» What you need to do:
All records that follow are to be restated exactly.

[Records excerpted from a collection]

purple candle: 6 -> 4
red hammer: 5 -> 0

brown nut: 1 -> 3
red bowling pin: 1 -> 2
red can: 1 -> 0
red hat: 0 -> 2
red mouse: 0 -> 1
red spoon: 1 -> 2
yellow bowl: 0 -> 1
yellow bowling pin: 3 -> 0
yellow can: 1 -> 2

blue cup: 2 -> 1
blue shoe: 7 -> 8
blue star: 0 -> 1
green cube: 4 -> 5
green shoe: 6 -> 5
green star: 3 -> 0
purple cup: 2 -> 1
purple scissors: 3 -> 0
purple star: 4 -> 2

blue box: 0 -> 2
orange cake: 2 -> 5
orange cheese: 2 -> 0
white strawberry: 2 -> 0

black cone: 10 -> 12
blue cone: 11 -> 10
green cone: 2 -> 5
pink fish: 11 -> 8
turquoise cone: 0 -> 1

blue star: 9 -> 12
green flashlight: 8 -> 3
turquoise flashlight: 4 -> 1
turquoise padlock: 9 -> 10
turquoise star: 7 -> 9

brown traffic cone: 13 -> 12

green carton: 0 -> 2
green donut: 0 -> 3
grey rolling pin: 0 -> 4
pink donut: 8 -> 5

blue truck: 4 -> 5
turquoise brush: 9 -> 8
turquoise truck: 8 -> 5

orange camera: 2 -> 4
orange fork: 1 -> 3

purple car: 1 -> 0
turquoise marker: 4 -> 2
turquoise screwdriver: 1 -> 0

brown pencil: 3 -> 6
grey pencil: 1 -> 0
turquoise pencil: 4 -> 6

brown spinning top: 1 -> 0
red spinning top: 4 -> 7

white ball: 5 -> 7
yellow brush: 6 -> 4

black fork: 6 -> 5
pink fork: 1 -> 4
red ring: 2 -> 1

» Solution to the exercise:
purple candle: 6 -> 4
red hammer: 5 -> 0

brown nut: 1 -> 3
red bowling pin: 1 -> 2
red can: 1 -> 0
red hat: 0 -> 2
red mouse: 0 -> 1
red spoon: 1 -> 2
yellow bowl: 0 -> 1
yellow bowling pin: 3 -> 0
yellow can: 1 -> 2

blue cup: 2 -> 1
blue shoe: 7 -> 8
blue star: 0 -> 1
green cube: 4 -> 5
green shoe: 6 -> 5
green star: 3 -> 0
purple cup: 2 -> 1
purple scissors: 3 -> 0
purple star: 4 -> 2

blue box: 0 -> 2
orange cake: 2 -> 5
orange cheese: 2 -> 0
white strawberry: 2 -> 0

black cone: 10 -> 12
blue cone: 11 -> 10
green cone: 2 -> 5
pink fish: 11 -> 8
turquoise cone: 0 -> 1

blue star: 9 -> 12
green flashlight: 8 -> 3
turquoise flashlight: 4 -> 1
turquoise padlock: 9 -> 10
turquoise star: 7 -> 9

brown traffic cone: 13 -> 12

green carton: 0 -> 2
green donut: 0 -> 3
grey rolling pin: 0 -> 4
pink donut: 8 -> 5

blue truck: 4 -> 5
turquoise brush: 9 -> 8
turquoise truck: 8 -> 5

orange camera: 2 -> 4
orange fork: 1 -> 3

purple car: 1 -> 0
turquoise marker: 4 -> 2
turquoise screwdriver: 1 -> 0

brown pencil: 3 -> 6
grey pencil: 1 -> 0
turquoise pencil: 4 -> 6

brown spinning top: 1 -> 0
red spinning top: 4 -> 7

white ball: 5 -> 7
yellow brush: 6 -> 4

black fork: 6 -> 5
pink fork: 1 -> 4
red ring: 2 -> 1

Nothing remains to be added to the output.